DATASET EXTRACT ::

· · ·

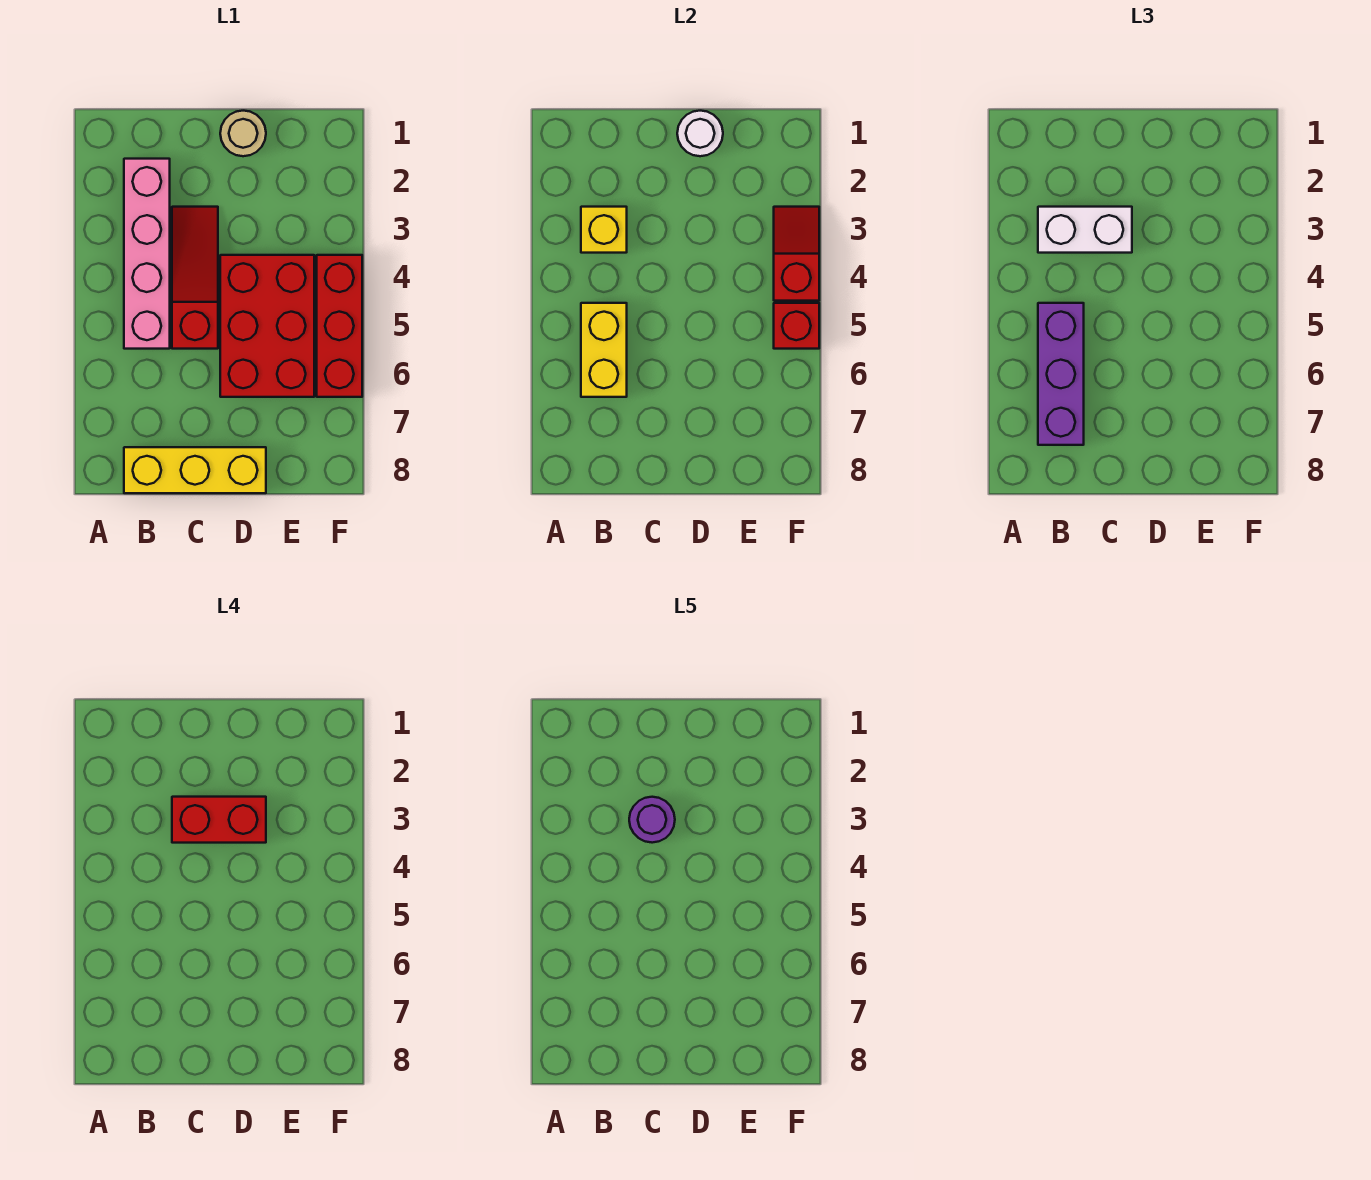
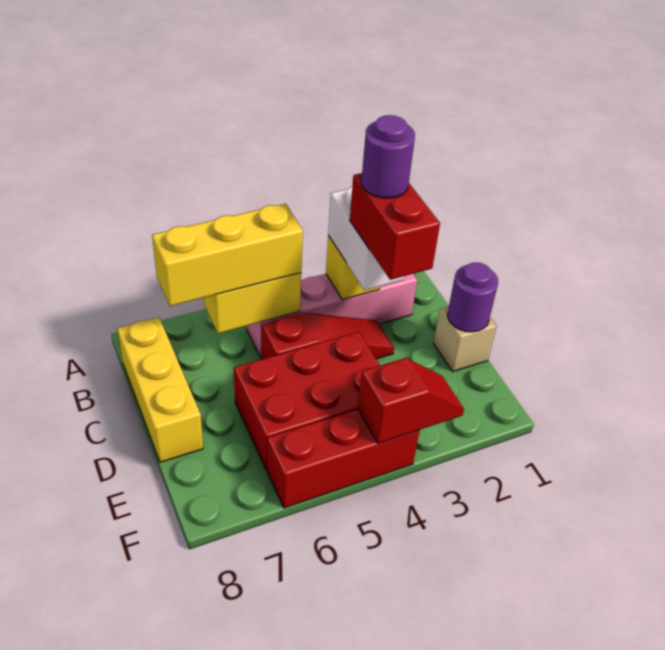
purple brick B5:B7 level 3 -> yellow brick B5:B7 level 3
tan round brick D1 level 1 -> tan brick D1 level 1
white round brick D1 level 2 -> purple round brick D1 level 2
red brick F5 level 2 -> none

· · ·

TASK REQUIREMENTS ::
Please copy out every line of the preceding listing that carries "round".

RESULT ::
tan round brick D1 level 1 -> tan brick D1 level 1
white round brick D1 level 2 -> purple round brick D1 level 2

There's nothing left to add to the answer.